Your assignment
Everything from the line containing "(255, 261) = (293, 181): turquoise" through the line containing "(427, 161) = (379, 365): yellow" should be repeated exactly, and nothing else from the data.

Dataset records
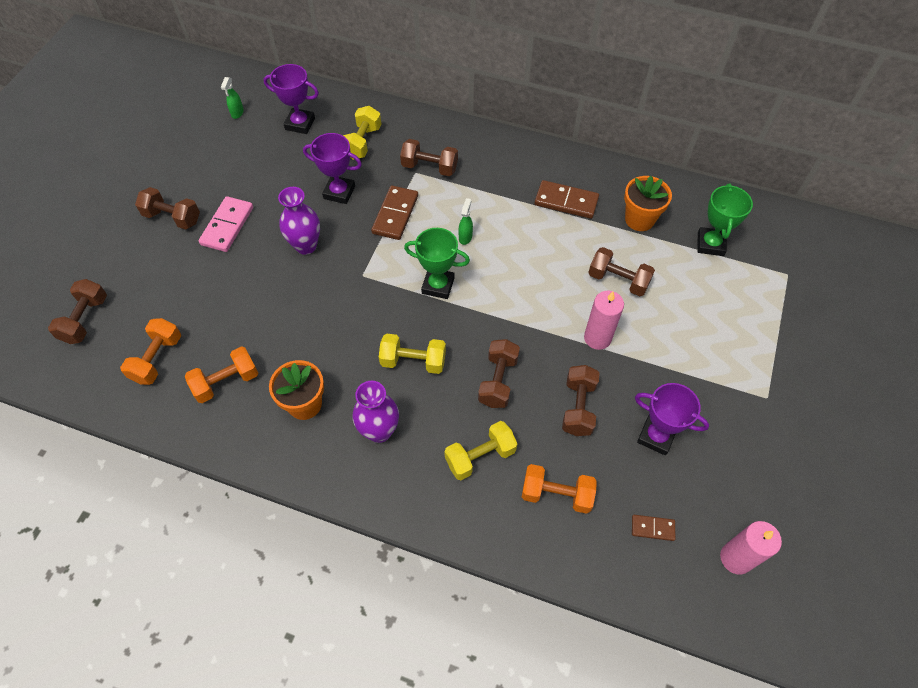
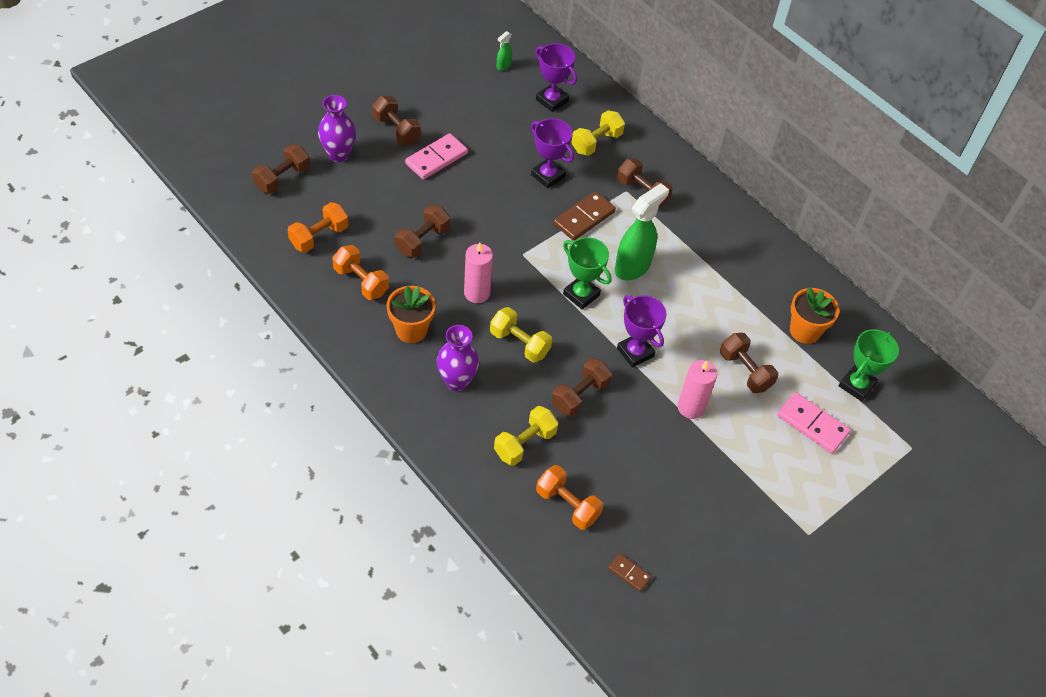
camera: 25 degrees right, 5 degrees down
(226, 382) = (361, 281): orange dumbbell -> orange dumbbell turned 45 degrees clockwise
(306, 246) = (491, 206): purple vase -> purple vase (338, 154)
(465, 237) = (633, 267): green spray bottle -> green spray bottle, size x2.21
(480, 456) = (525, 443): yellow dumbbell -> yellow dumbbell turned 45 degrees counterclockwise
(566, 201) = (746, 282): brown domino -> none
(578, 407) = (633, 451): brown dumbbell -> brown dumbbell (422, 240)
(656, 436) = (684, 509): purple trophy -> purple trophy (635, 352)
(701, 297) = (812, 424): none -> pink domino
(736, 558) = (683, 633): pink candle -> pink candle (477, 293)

---

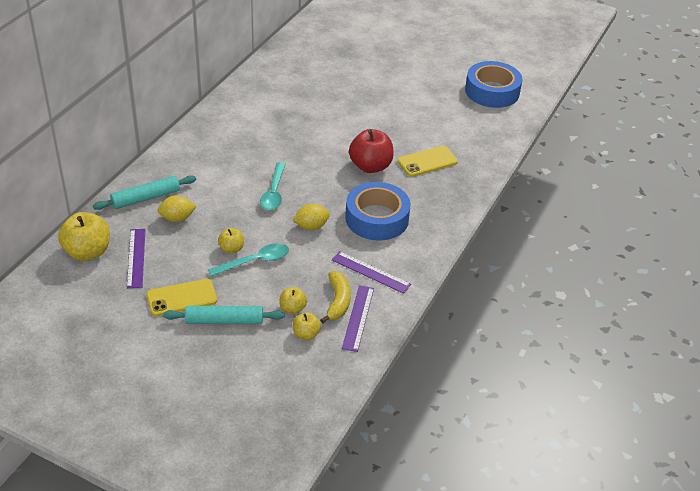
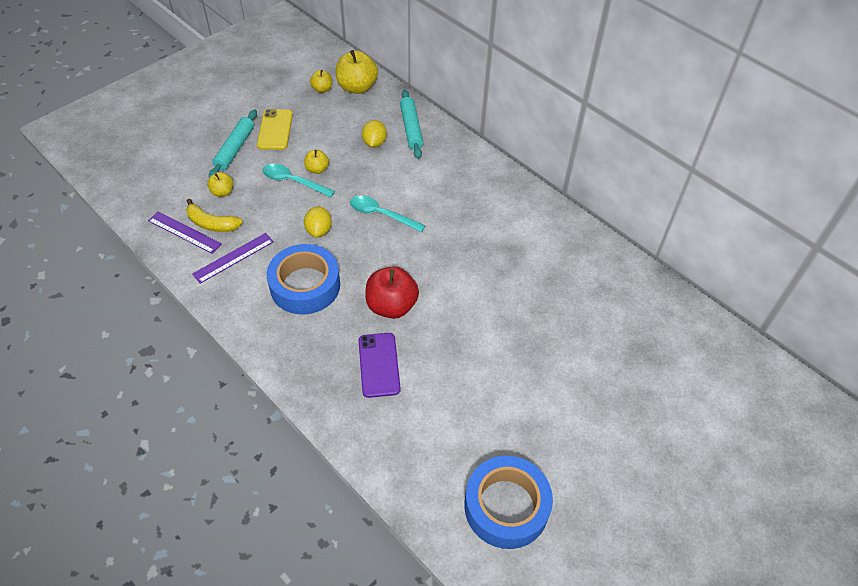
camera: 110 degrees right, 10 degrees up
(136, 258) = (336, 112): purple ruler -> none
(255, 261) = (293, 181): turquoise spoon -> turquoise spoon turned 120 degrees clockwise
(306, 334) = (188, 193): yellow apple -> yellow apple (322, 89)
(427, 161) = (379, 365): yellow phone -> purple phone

* * *

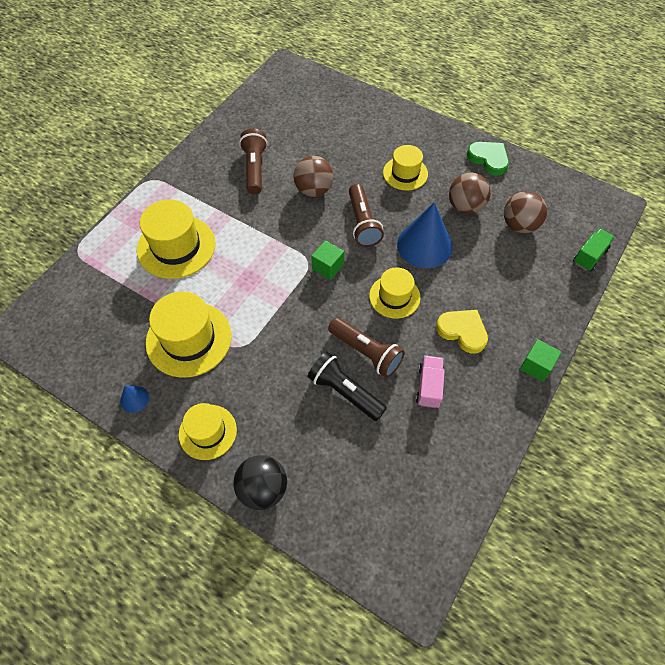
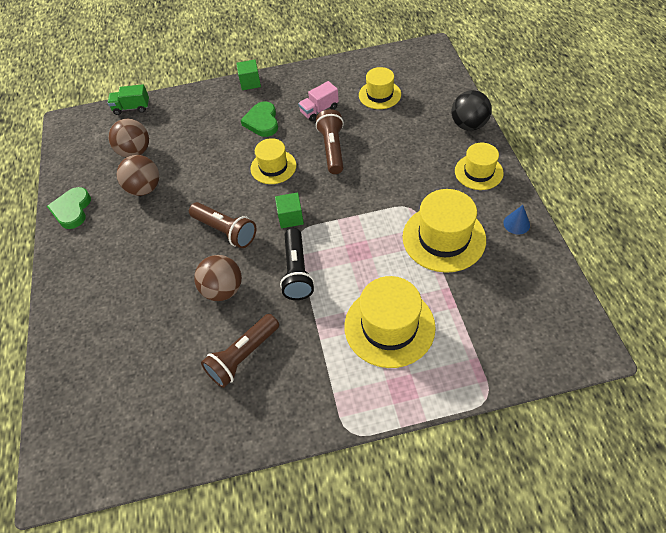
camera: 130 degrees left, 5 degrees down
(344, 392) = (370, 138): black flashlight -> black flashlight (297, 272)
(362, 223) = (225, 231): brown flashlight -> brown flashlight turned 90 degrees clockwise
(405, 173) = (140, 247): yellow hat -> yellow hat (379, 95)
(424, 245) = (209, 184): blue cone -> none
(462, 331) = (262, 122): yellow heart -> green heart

Finished exercise
(255, 261) = (293, 181): turquoise spoon -> turquoise spoon turned 120 degrees clockwise
(306, 334) = (188, 193): yellow apple -> yellow apple (322, 89)
(427, 161) = (379, 365): yellow phone -> purple phone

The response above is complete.